INPUT FOR THIS TASK section start

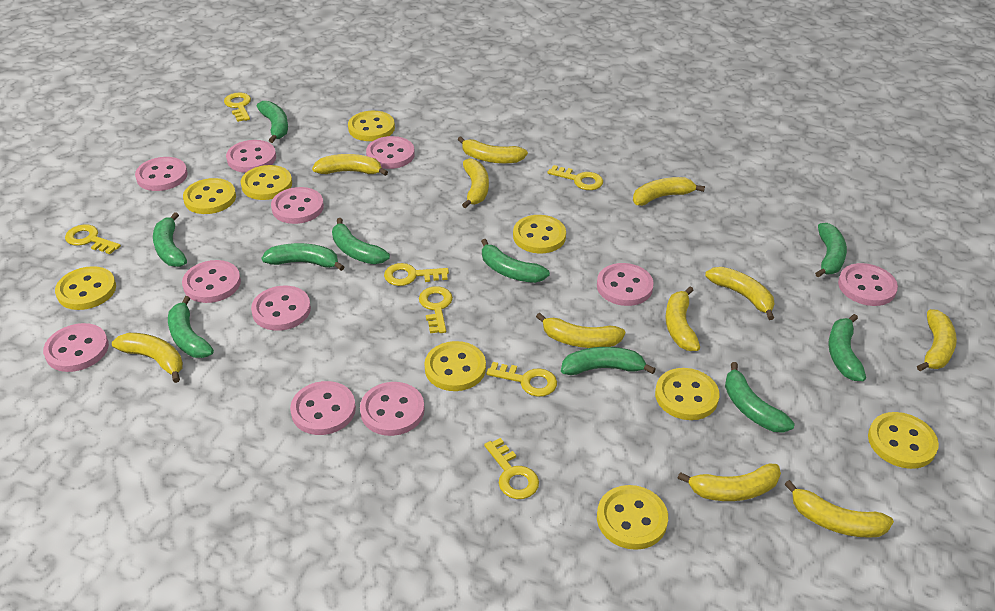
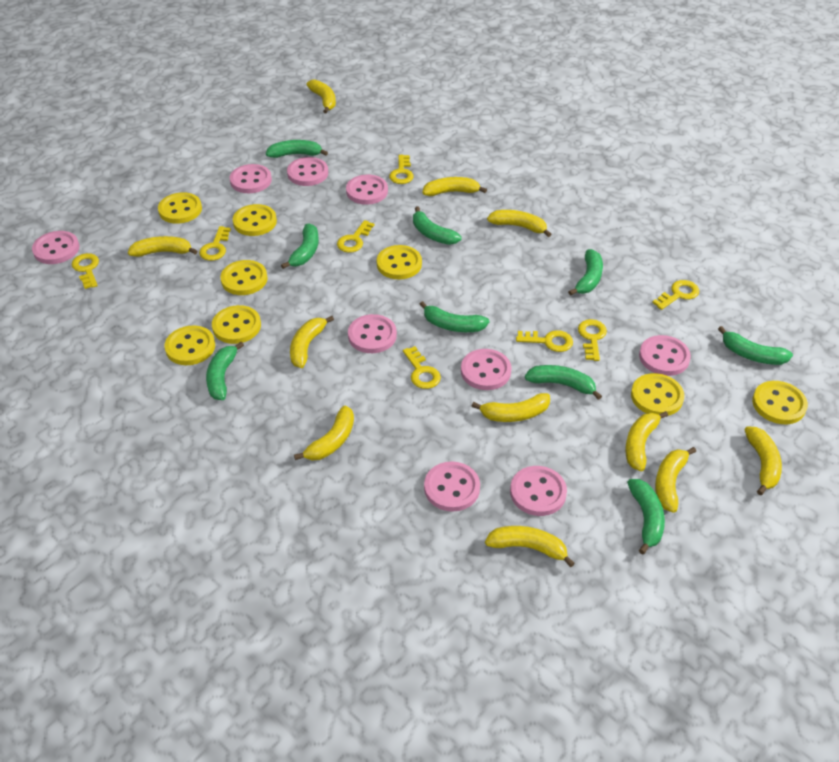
green banana: 10 -> 9
pink button: 11 -> 9
yellow button: 9 -> 8
yellow key: 7 -> 8

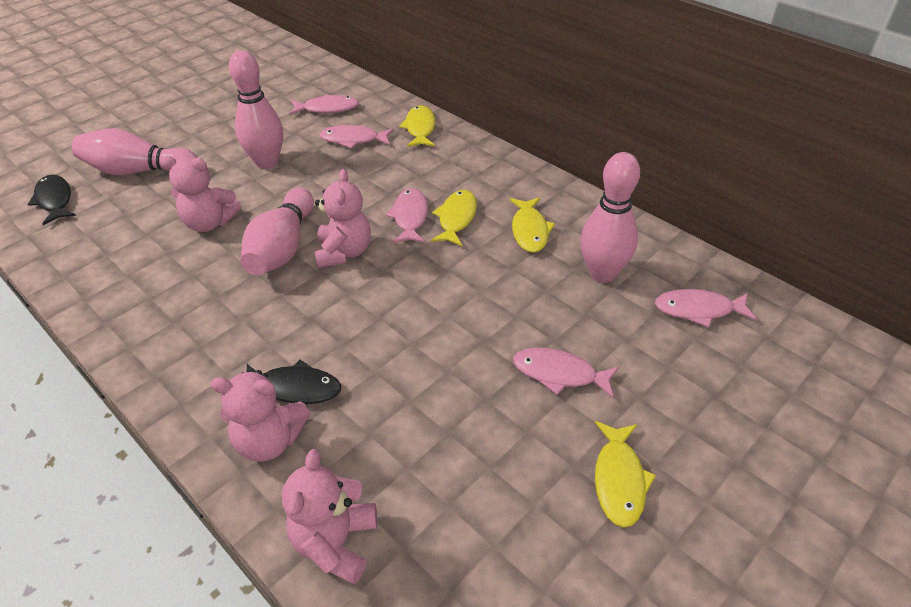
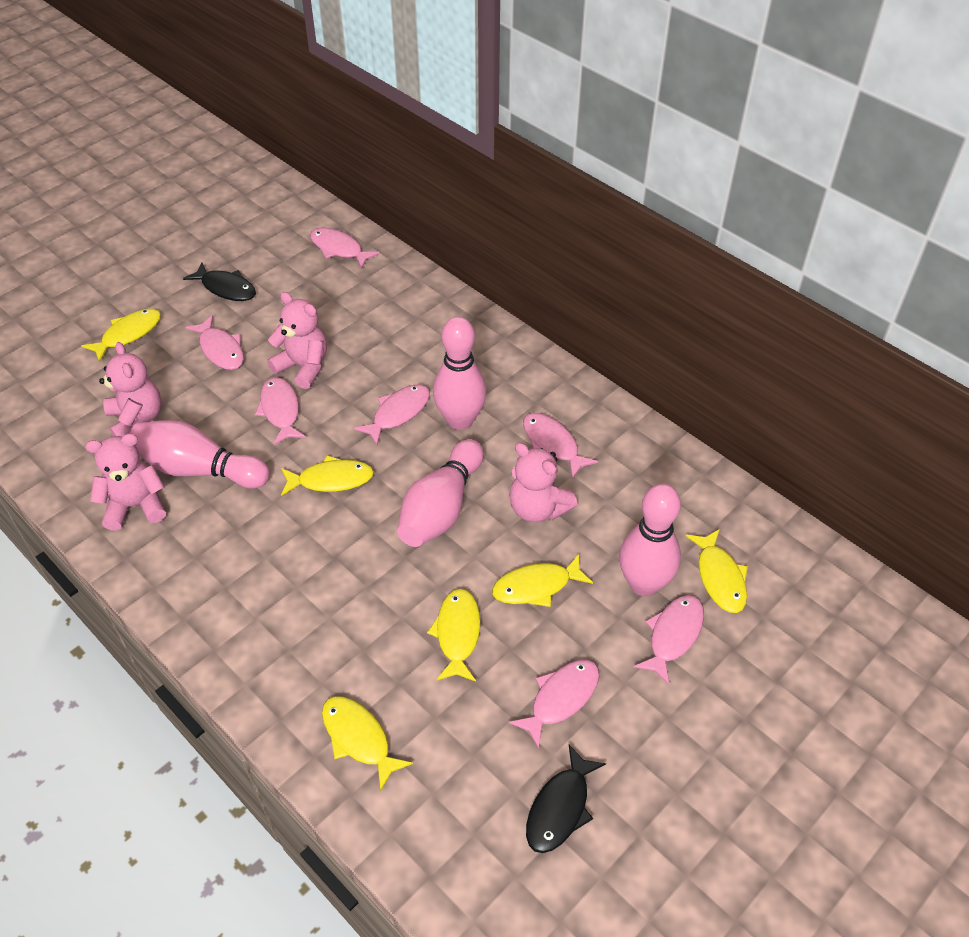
pink fish: 5 -> 7
yellow fish: 4 -> 6

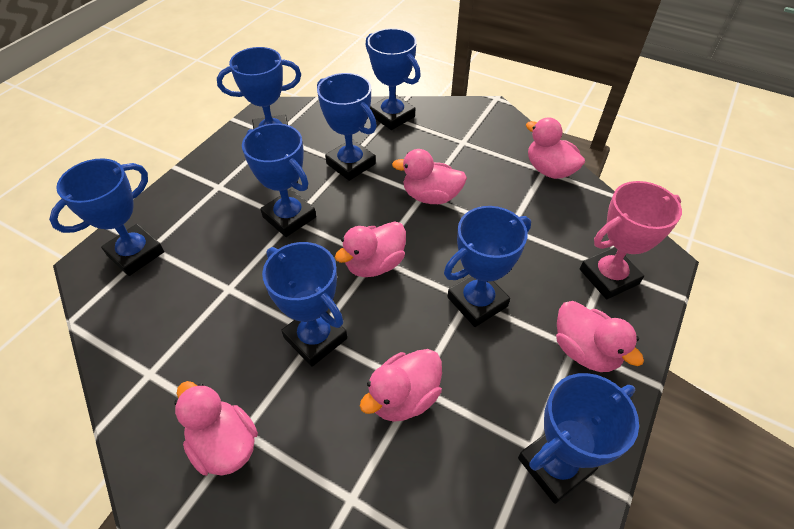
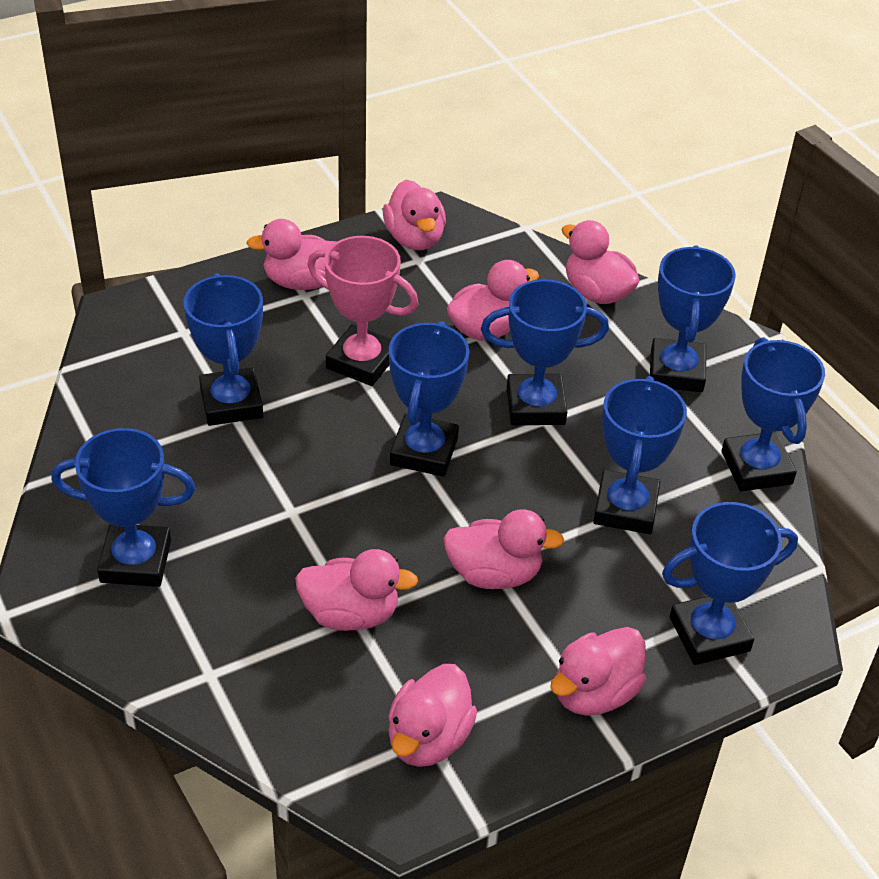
pink duck: 6 -> 8

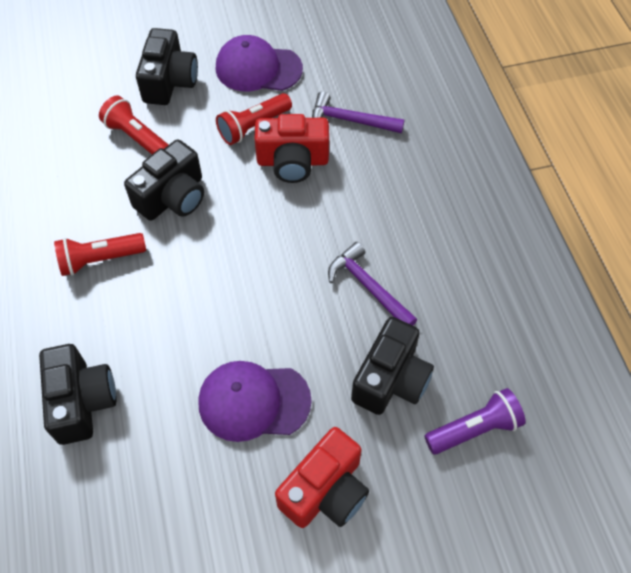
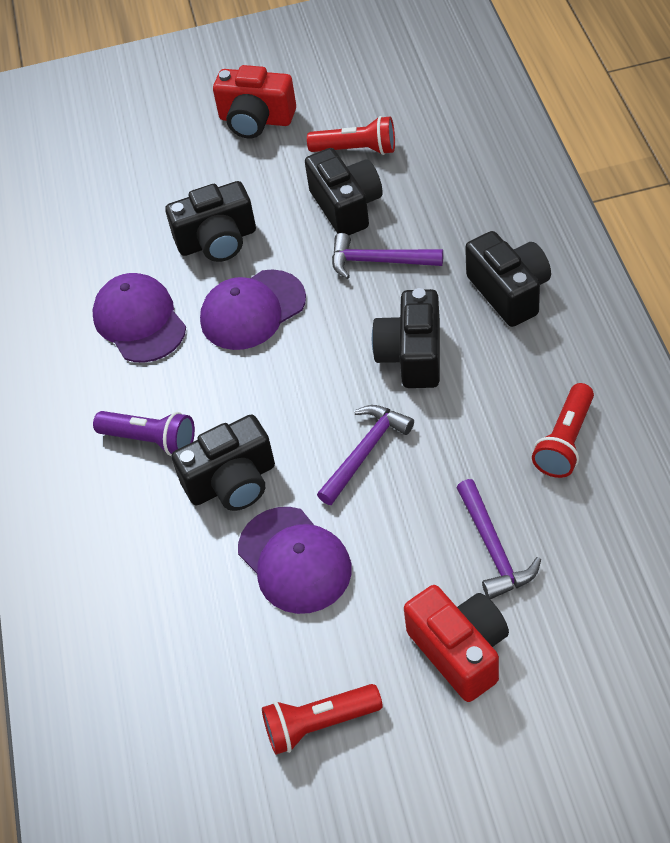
black camera: 4 -> 5
purple cap: 2 -> 3
purple hammer: 2 -> 3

INPUT FOR THIS TASK section end

■ WORK TO BE COMPLETED
What is needed is an exact restatement of every line from the one containing "yellow fish: 4 -> 6" through the last line of the records, pictures left out.

■ SOLVED PROBLEM
yellow fish: 4 -> 6

pink duck: 6 -> 8

black camera: 4 -> 5
purple cap: 2 -> 3
purple hammer: 2 -> 3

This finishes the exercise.